Given data |
#####
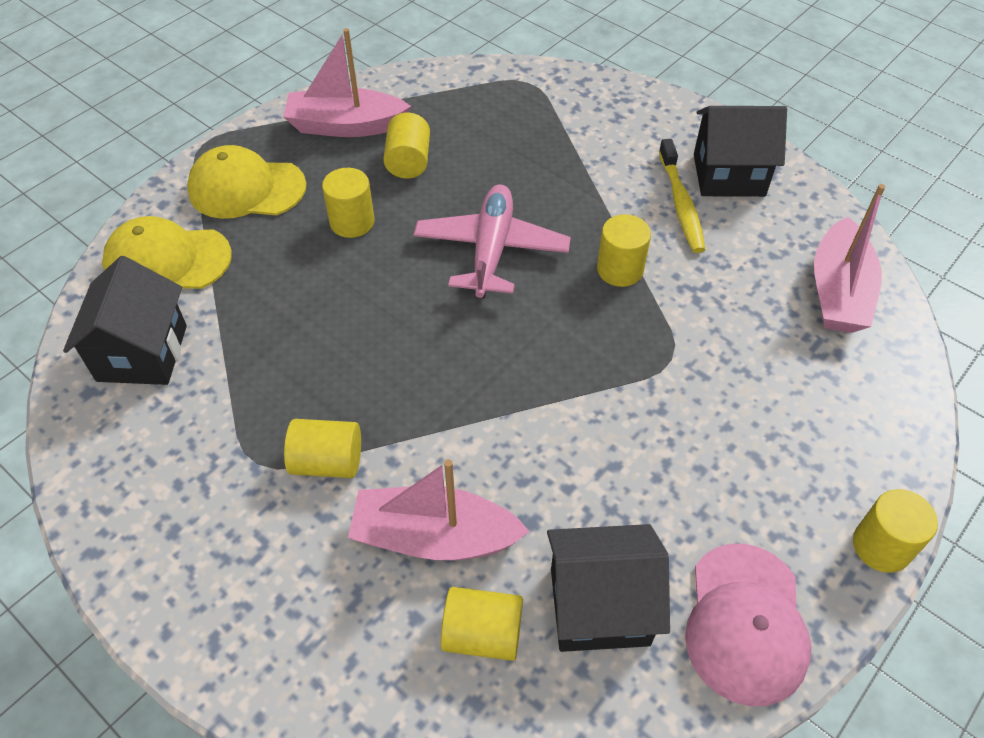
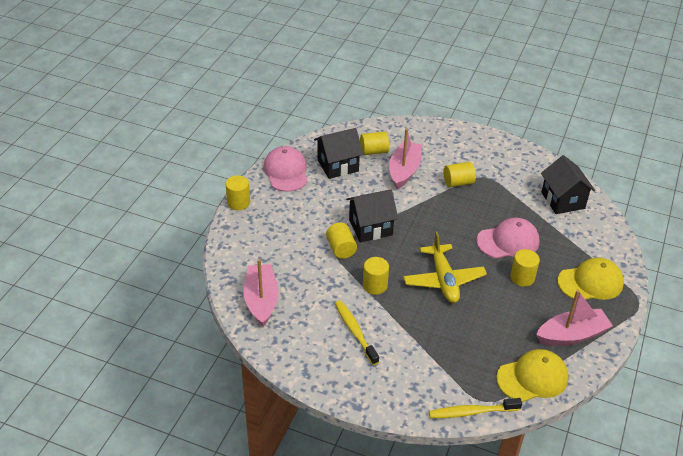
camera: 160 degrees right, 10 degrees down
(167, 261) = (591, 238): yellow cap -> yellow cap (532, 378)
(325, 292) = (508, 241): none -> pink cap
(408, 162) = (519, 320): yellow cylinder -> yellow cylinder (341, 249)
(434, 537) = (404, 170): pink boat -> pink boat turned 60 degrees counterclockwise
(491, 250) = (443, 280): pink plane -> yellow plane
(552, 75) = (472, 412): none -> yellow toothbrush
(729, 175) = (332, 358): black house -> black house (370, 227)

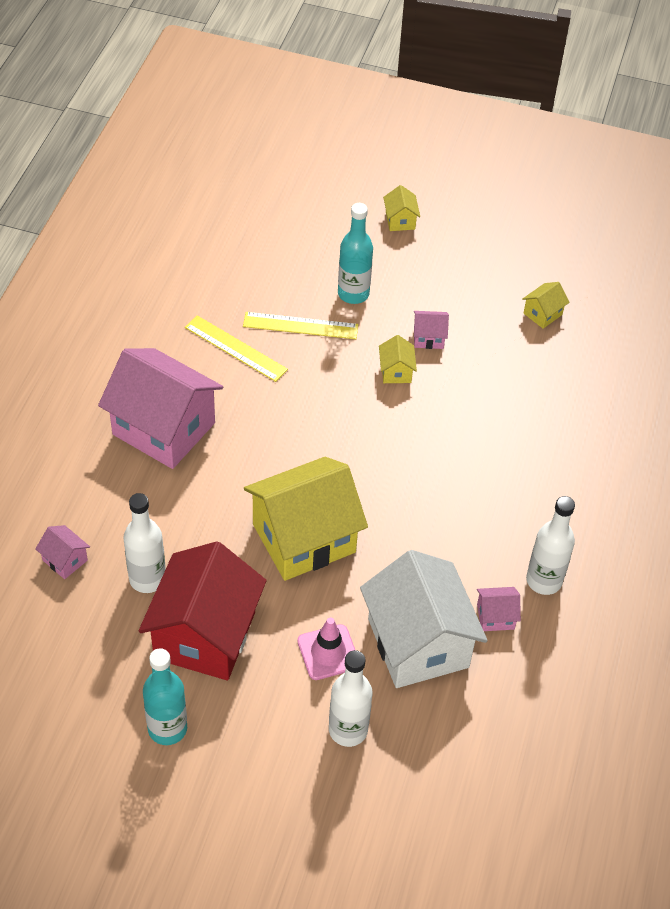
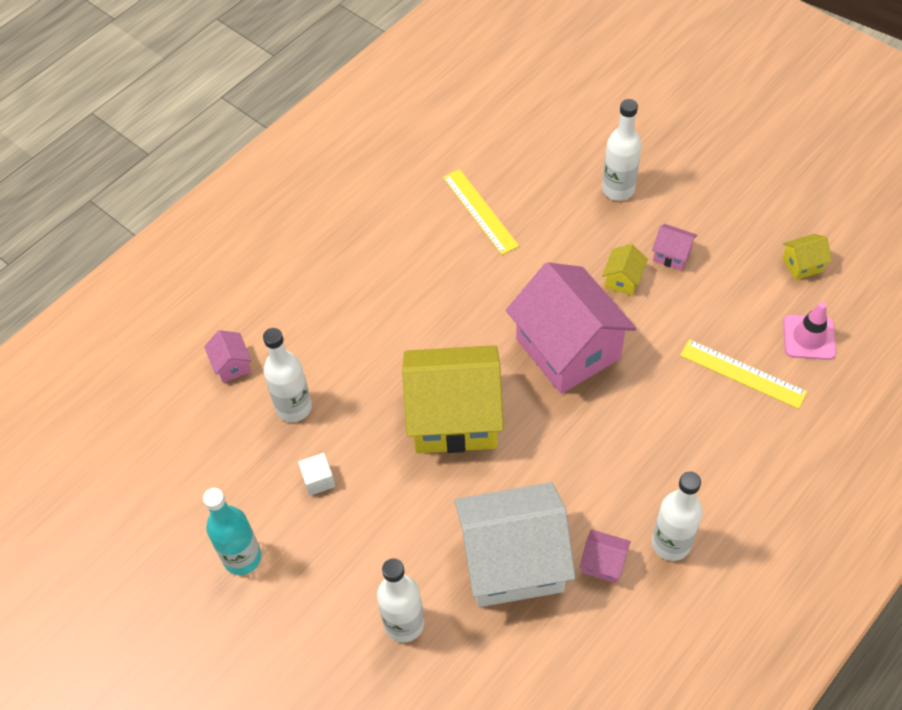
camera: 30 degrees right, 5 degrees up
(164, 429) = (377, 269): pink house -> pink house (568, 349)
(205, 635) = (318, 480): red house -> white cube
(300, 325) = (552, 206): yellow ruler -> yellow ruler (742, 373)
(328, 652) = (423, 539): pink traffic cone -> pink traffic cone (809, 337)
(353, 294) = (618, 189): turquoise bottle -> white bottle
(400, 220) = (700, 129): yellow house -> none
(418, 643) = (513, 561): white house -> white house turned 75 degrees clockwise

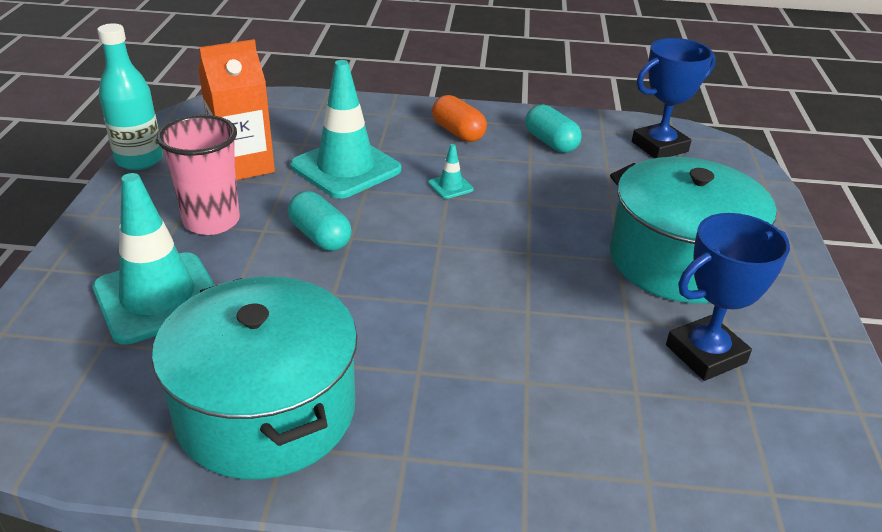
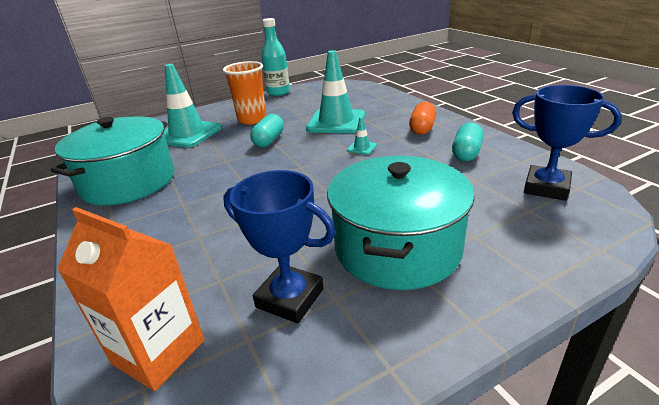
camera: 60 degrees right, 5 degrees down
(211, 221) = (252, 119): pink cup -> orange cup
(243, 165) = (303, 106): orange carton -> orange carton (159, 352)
#####
Output all the data above verbatim, leaving out images.

camera: 160 degrees right, 10 degrees down
(167, 261) = (591, 238): yellow cap -> yellow cap (532, 378)
(325, 292) = (508, 241): none -> pink cap
(408, 162) = (519, 320): yellow cylinder -> yellow cylinder (341, 249)
(434, 537) = (404, 170): pink boat -> pink boat turned 60 degrees counterclockwise
(491, 250) = (443, 280): pink plane -> yellow plane
(552, 75) = (472, 412): none -> yellow toothbrush
(729, 175) = (332, 358): black house -> black house (370, 227)

camera: 30 degrees right, 5 degrees up
(164, 429) = (377, 269): pink house -> pink house (568, 349)
(205, 635) = (318, 480): red house -> white cube
(300, 325) = (552, 206): yellow ruler -> yellow ruler (742, 373)
(328, 652) = (423, 539): pink traffic cone -> pink traffic cone (809, 337)
(353, 294) = (618, 189): turquoise bottle -> white bottle
(400, 220) = (700, 129): yellow house -> none
(418, 643) = (513, 561): white house -> white house turned 75 degrees clockwise

camera: 60 degrees right, 5 degrees down
(211, 221) = (252, 119): pink cup -> orange cup
(243, 165) = (303, 106): orange carton -> orange carton (159, 352)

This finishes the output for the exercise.